**PROBLEM:**
Could you write out, word for word, only the lines from the one containing "R3: 47 (COM, n6) -> 56k (COM, n6)" through the last line of the data below?

**EXERCISE INPUT:**
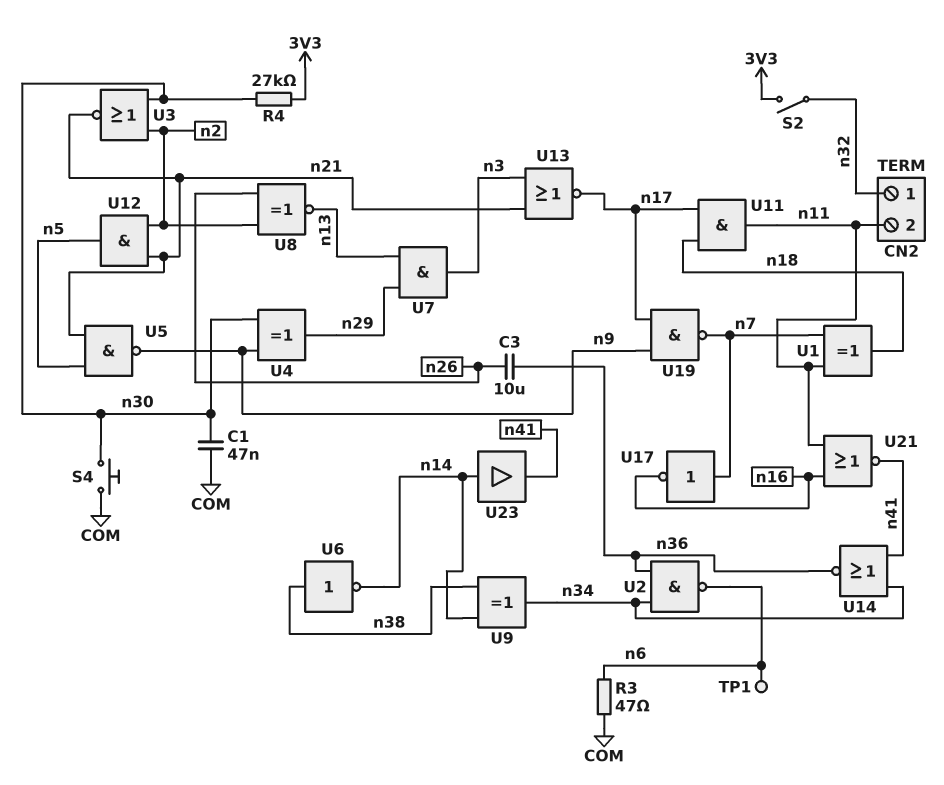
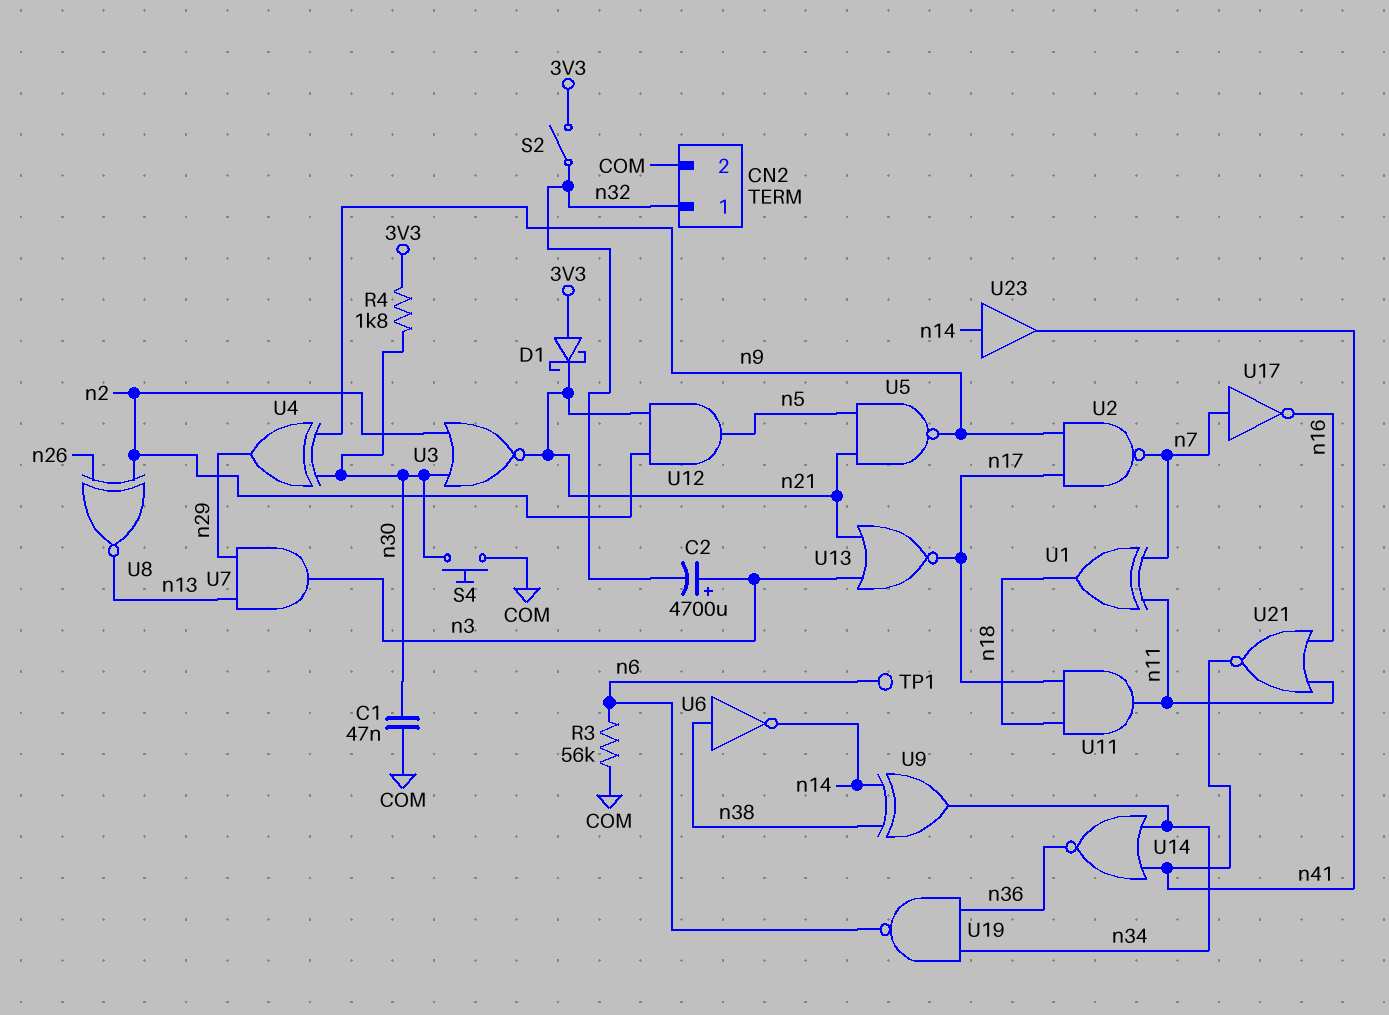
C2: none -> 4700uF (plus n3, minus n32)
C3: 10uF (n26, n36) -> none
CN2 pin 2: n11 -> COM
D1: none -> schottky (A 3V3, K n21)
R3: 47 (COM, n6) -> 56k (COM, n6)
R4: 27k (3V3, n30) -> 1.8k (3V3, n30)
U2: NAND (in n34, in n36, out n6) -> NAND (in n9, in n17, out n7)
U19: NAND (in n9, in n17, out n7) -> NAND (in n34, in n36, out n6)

**ANSWER SECTION:**
R3: 47 (COM, n6) -> 56k (COM, n6)
R4: 27k (3V3, n30) -> 1.8k (3V3, n30)
U2: NAND (in n34, in n36, out n6) -> NAND (in n9, in n17, out n7)
U19: NAND (in n9, in n17, out n7) -> NAND (in n34, in n36, out n6)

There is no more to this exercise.